• **Problem requirements**:
"turquoise" is the word to look for; copy each line of the listing where it occurs.

• **Records supplied**:

──────────────────────────────

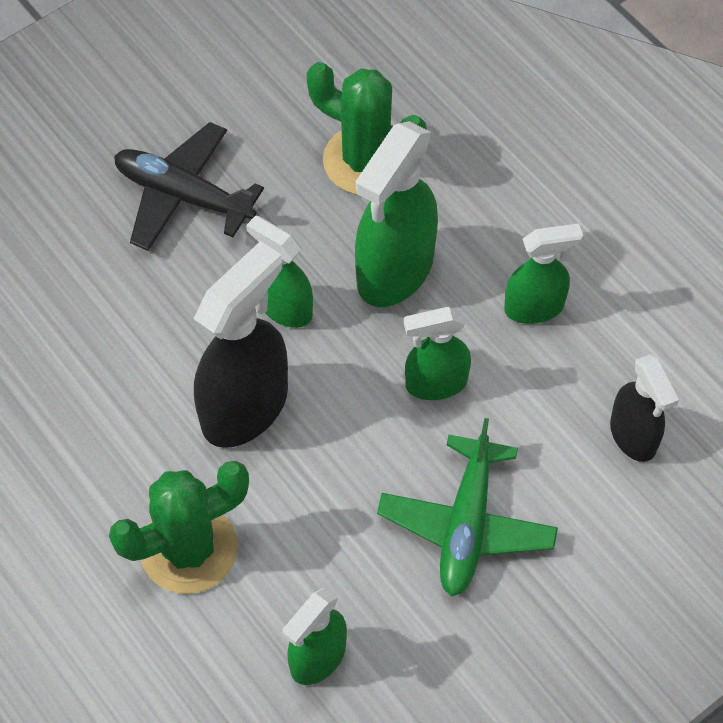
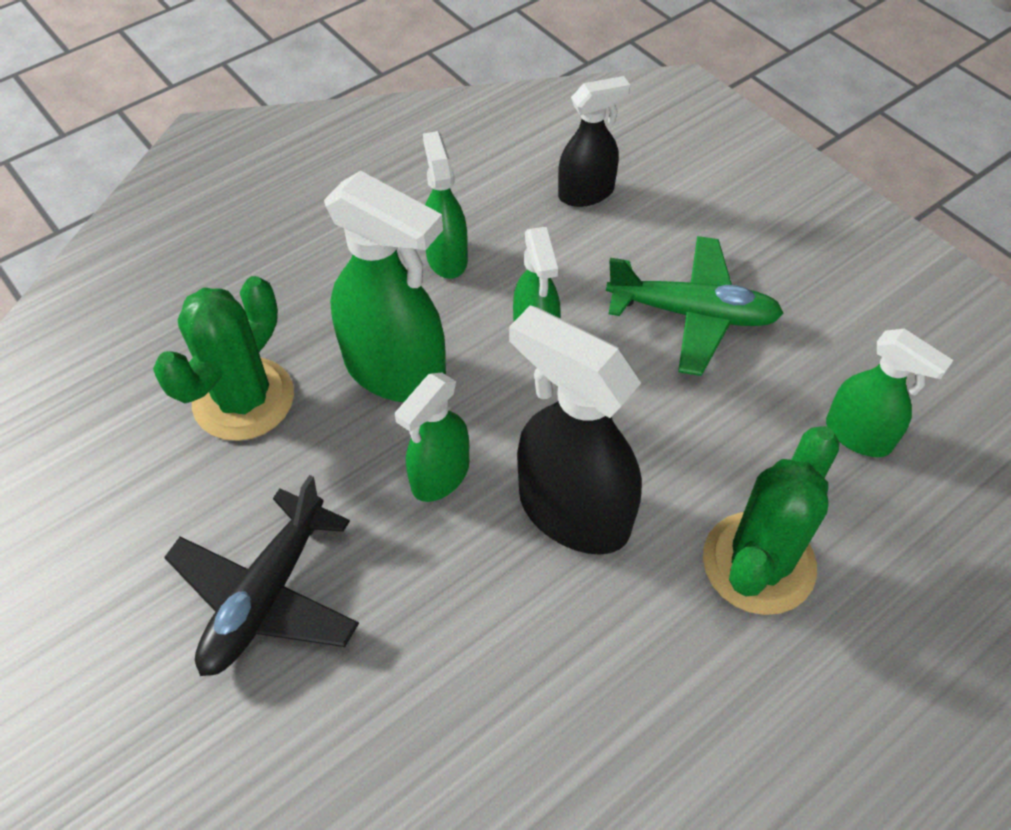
camera: 90 degrees left, 5 degrees down
green cactus [109,461,249,594] -> green cactus turned 60 degrees clockwise [703,426,840,615]

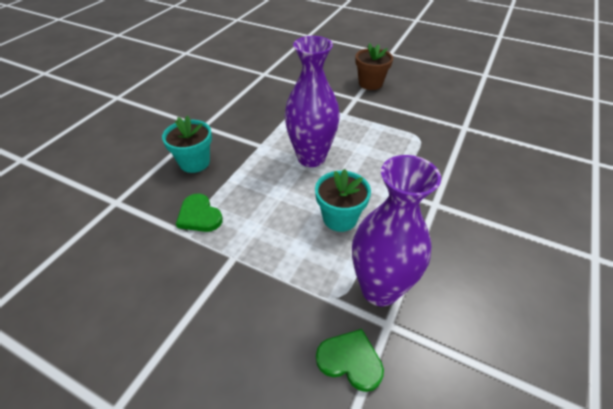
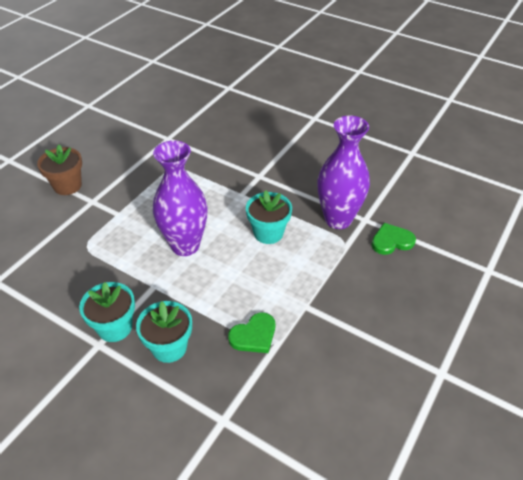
camera: 85 degrees left, 0 degrees up
green heart [316,329,384,392] -> green heart turned 45 degrees clockwise [371,223,416,255]
none -> turquoise flower pot [79,282,135,342]

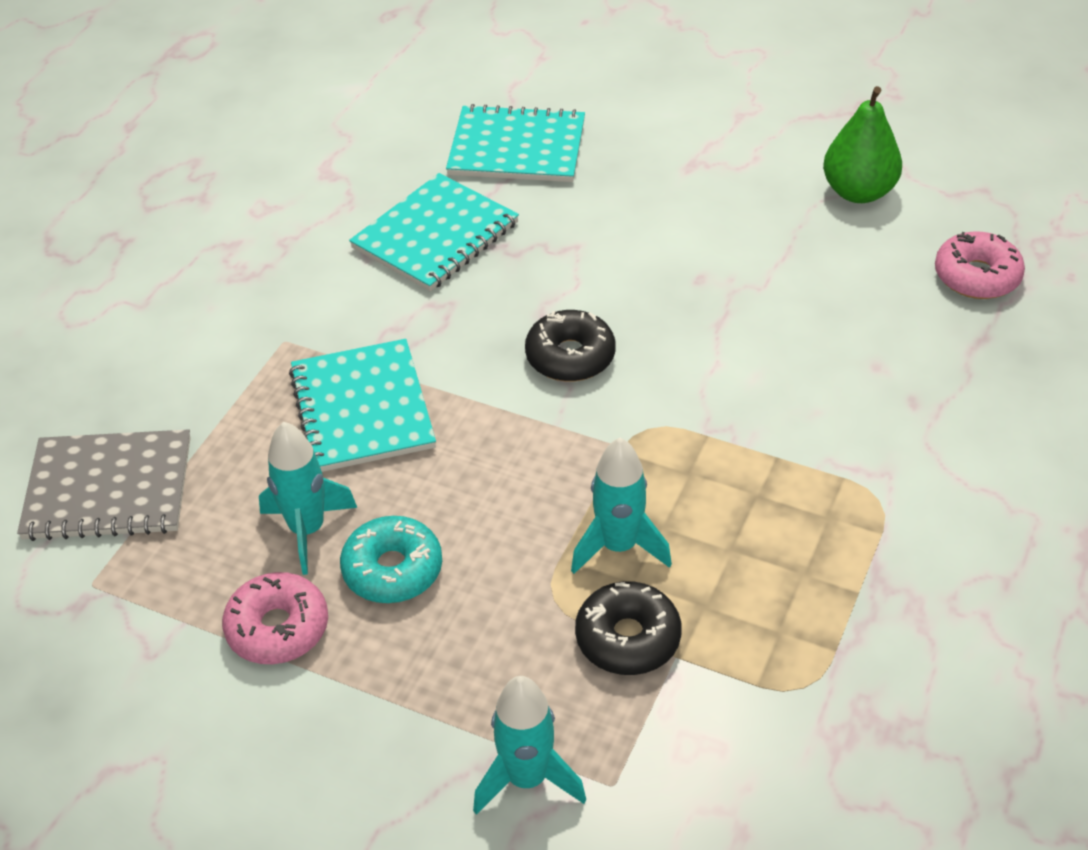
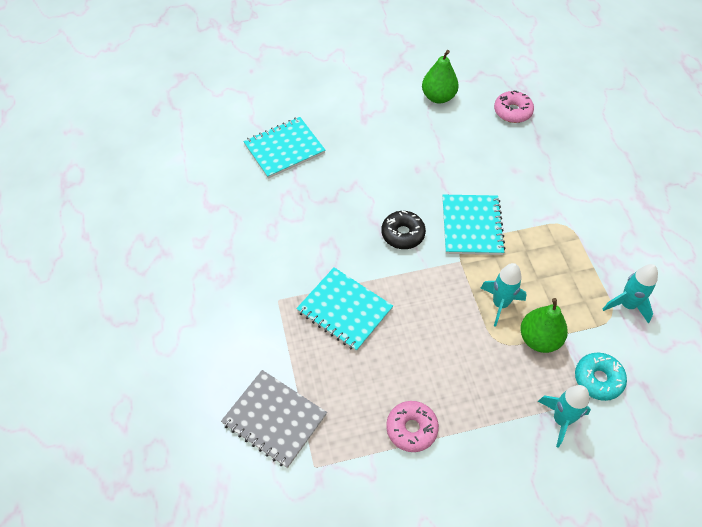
camera: 40 degrees left, 10 degrees up
grey notebook [17,429,191,541] -> grey notebook turned 75 degrees clockwise [221,370,327,468]
turquoise rocket [259,422,357,575] -> turquoise rocket moved to [603,264,658,323]
turquoise donut [340,516,442,603] -> turquoise donut moved to [575,353,627,401]
turquoise notebook [349,173,519,291] -> turquoise notebook moved to [443,195,506,255]
black donut [575,581,682,675] -> green pear [520,298,568,353]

──────────────────────────────

• **Output of the exercise**:
none -> turquoise flower pot [79,282,135,342]
turquoise rocket [259,422,357,575] -> turquoise rocket moved to [603,264,658,323]
turquoise donut [340,516,442,603] -> turquoise donut moved to [575,353,627,401]
turquoise notebook [349,173,519,291] -> turquoise notebook moved to [443,195,506,255]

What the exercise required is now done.